== Segment start ==
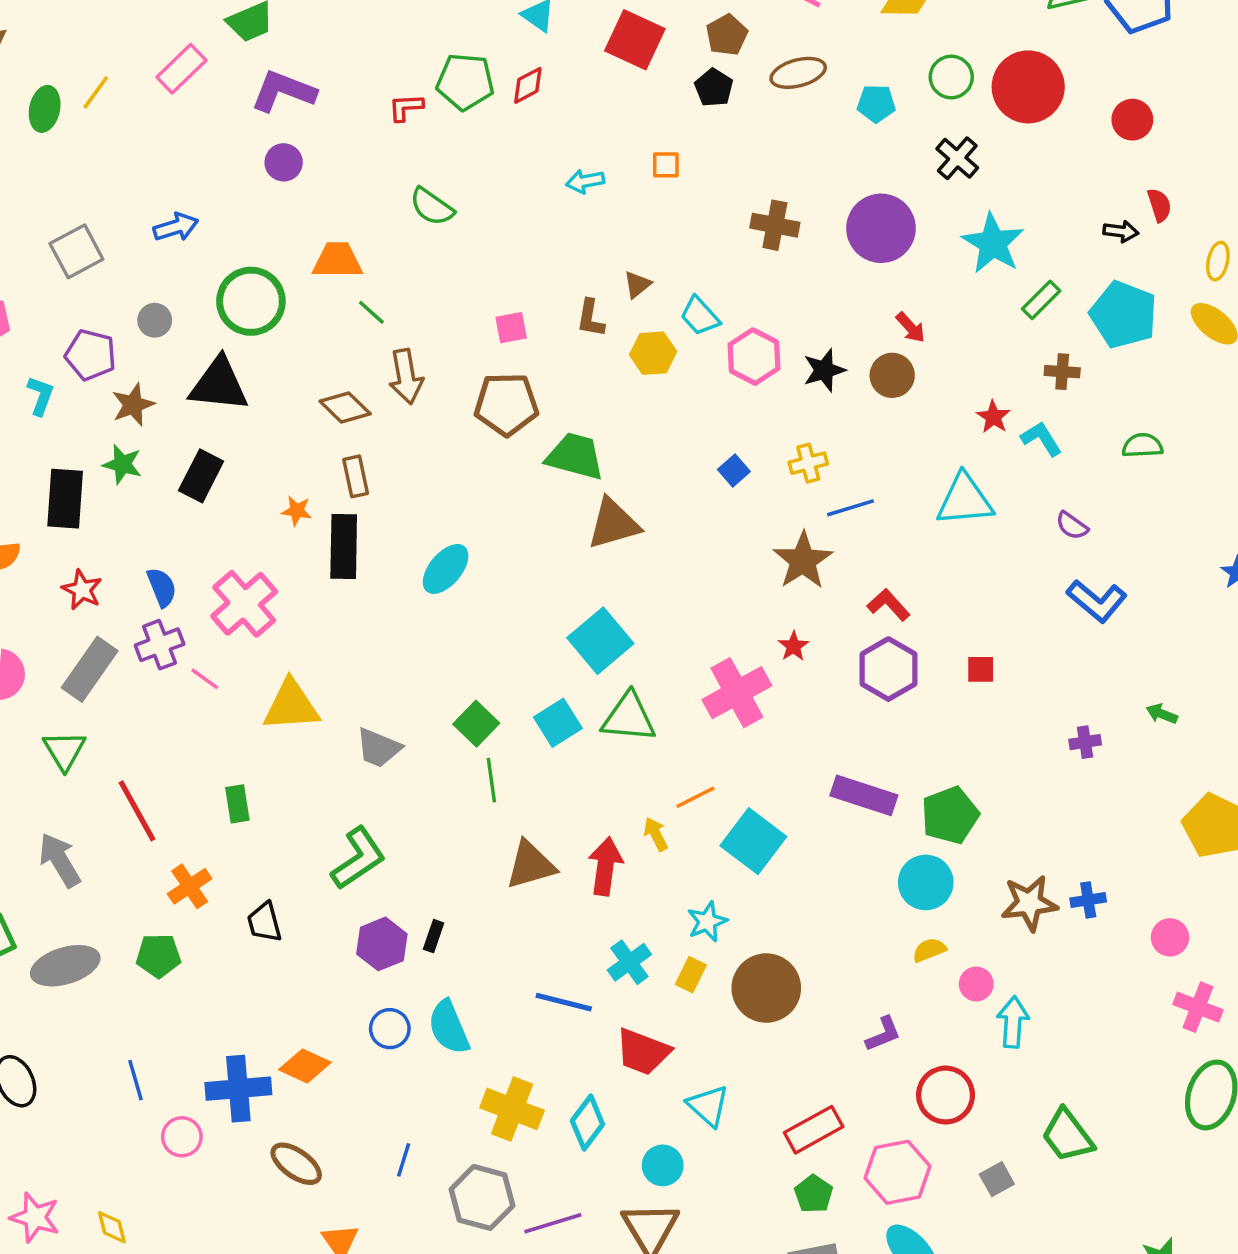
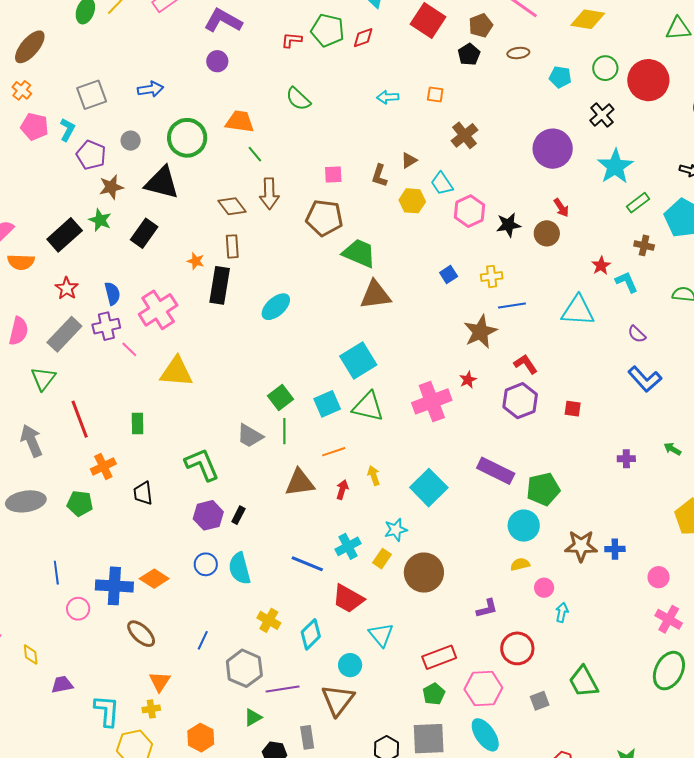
brown ellipse: (798, 73) -> (518, 53), size x0.7
brown cross: (775, 225) -> (464, 135), moved, turned 32
cyan L-shape: (41, 396) -> (67, 130), moved
black rectangle: (65, 499) -> (65, 235), turned 36
gray trapezoid: (379, 748) -> (250, 436), moved
orange line: (695, 797) -> (334, 452), moved
green L-shape: (358, 858) -> (202, 465), turned -87
red arrow: (605, 866) -> (342, 490), size x0.6
cyan arrow: (1013, 1022) -> (562, 612), size x0.7
yellow cross: (512, 1109) -> (269, 620), size x0.7

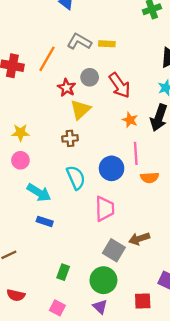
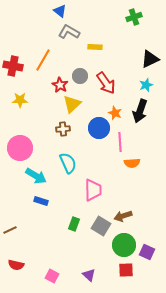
gray L-shape: (79, 42) -> (69, 32), moved
yellow star: (20, 133) -> (20, 100), moved
pink circle: (20, 160) -> (20, 148), size x1.6
blue circle: (112, 168) -> (99, 128), moved
green rectangle: (63, 272) -> (74, 224), moved
green circle: (103, 280) -> (124, 245), moved

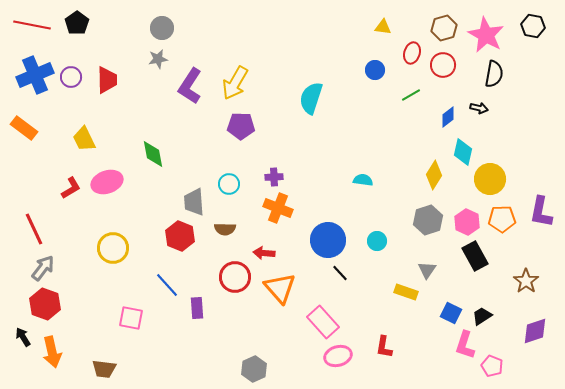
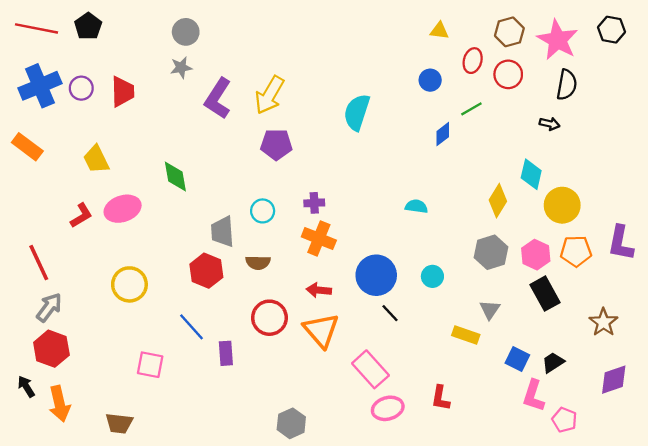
blue diamond: (448, 117) -> (443, 134), moved
red arrow: (264, 253) -> (319, 290), moved

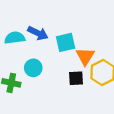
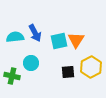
blue arrow: (38, 33) -> (35, 33), turned 36
orange triangle: (85, 56) -> (76, 40), moved

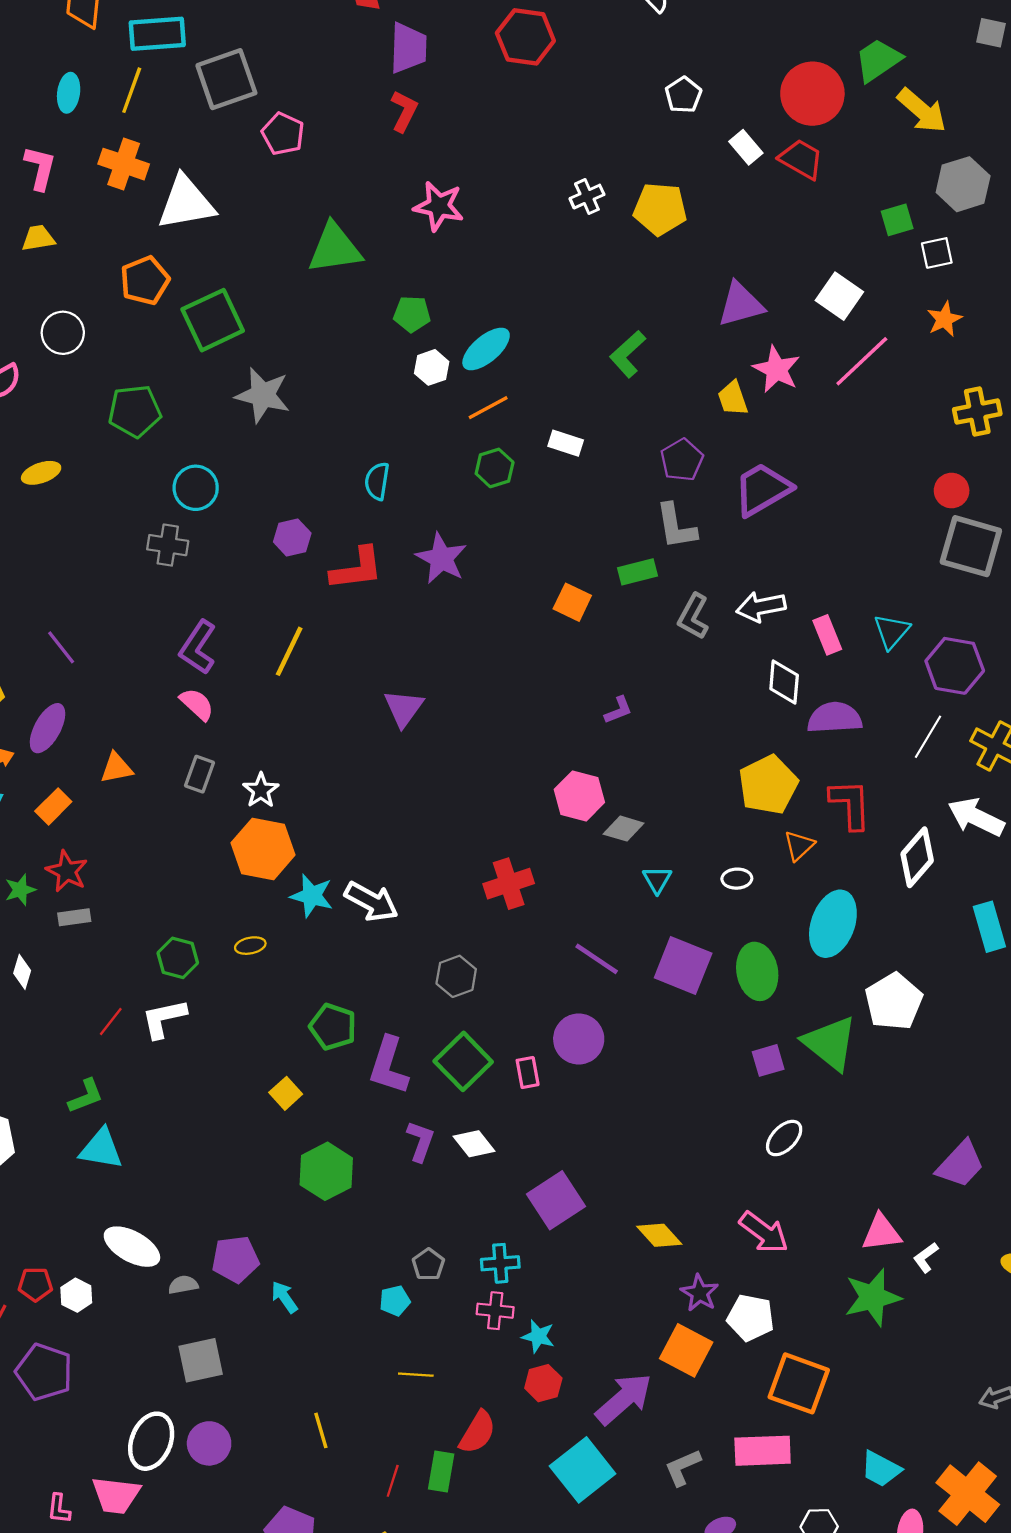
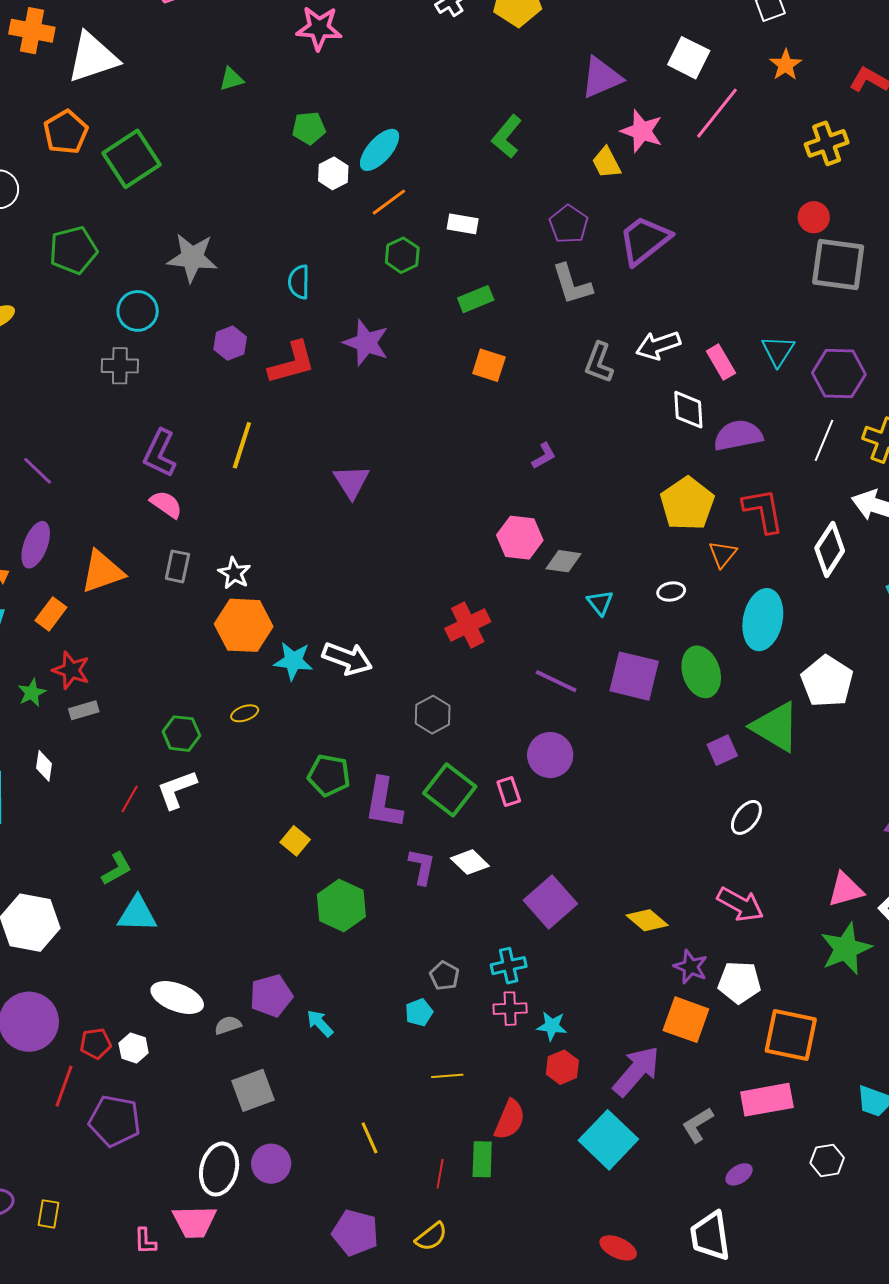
green triangle: (335, 248) -> (231, 79), size x0.5
gray star: (263, 395) -> (192, 258), moved
green rectangle: (638, 572) -> (476, 299), moved
orange triangle: (116, 768) -> (102, 572), size x1.5

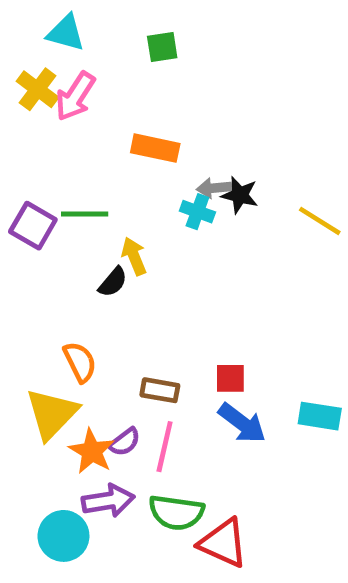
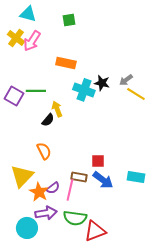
gray arrow: (214, 188) -> (126, 80), moved, turned -32
cyan cross: (197, 212) -> (84, 90), size x1.5
orange semicircle: (80, 362) -> (44, 151), moved
brown rectangle: (160, 390) -> (79, 177), moved
red triangle: (223, 543) -> (95, 231), turned -45

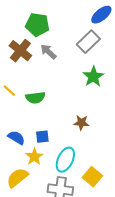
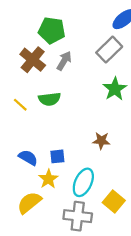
gray arrow: (48, 52) -> (64, 61), turned 78
green semicircle: (35, 98) -> (50, 99), moved

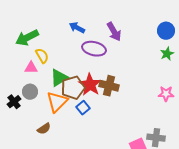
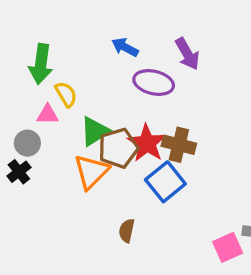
green arrow: (27, 38) -> (41, 64), turned -55
gray circle: (30, 92) -> (27, 143), moved
blue square: (83, 108) -> (165, 182), moved, size x1.6
brown semicircle: (44, 129) -> (127, 231), moved, turned 136

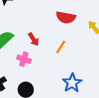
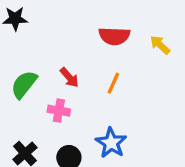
blue star: (72, 83) -> (111, 143), moved

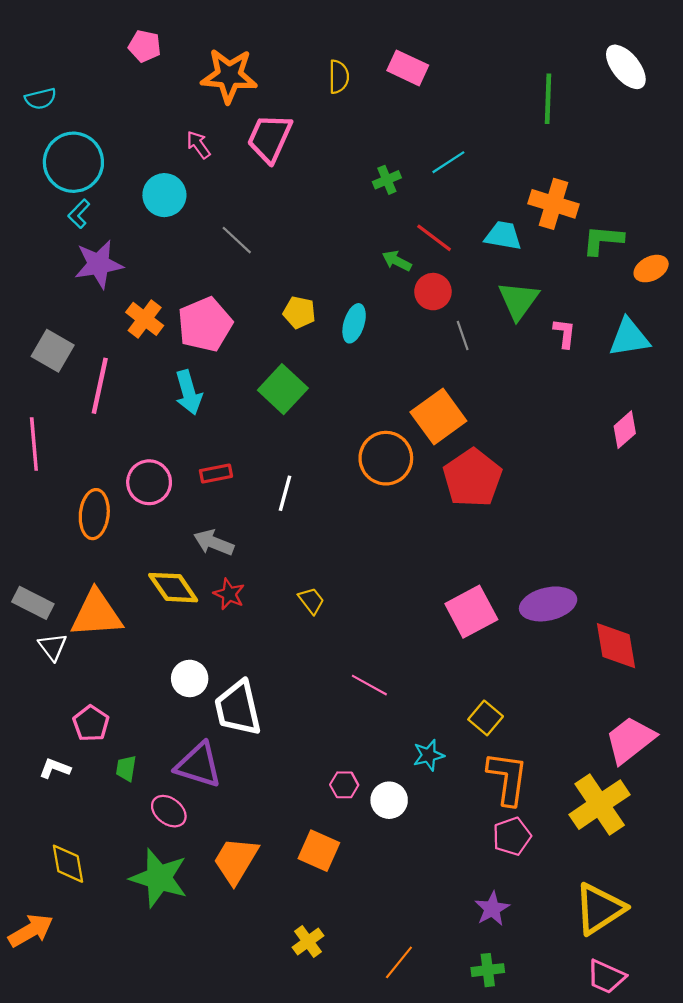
== Segment end ==
Your objective: An exact transcription is needed of the lines from the one with "green circle: (103, 280) -> (124, 245), moved" to the one with "green arrow: (27, 38) -> (41, 64), turned -55" above, both ends included, with pictures left out.

Exercise solution:
green circle: (103, 280) -> (124, 245), moved

blue diamond: (448, 117) -> (443, 134), moved
red arrow: (264, 253) -> (319, 290), moved

blue arrow: (38, 33) -> (35, 33), turned 36
orange triangle: (85, 56) -> (76, 40), moved

green triangle: (335, 248) -> (231, 79), size x0.5
gray star: (263, 395) -> (192, 258), moved
green rectangle: (638, 572) -> (476, 299), moved
orange triangle: (116, 768) -> (102, 572), size x1.5

gray arrow: (214, 188) -> (126, 80), moved, turned -32
cyan cross: (197, 212) -> (84, 90), size x1.5
orange semicircle: (80, 362) -> (44, 151), moved
brown rectangle: (160, 390) -> (79, 177), moved
red triangle: (223, 543) -> (95, 231), turned -45

gray arrow: (48, 52) -> (64, 61), turned 78
green semicircle: (35, 98) -> (50, 99), moved

green arrow: (27, 38) -> (41, 64), turned -55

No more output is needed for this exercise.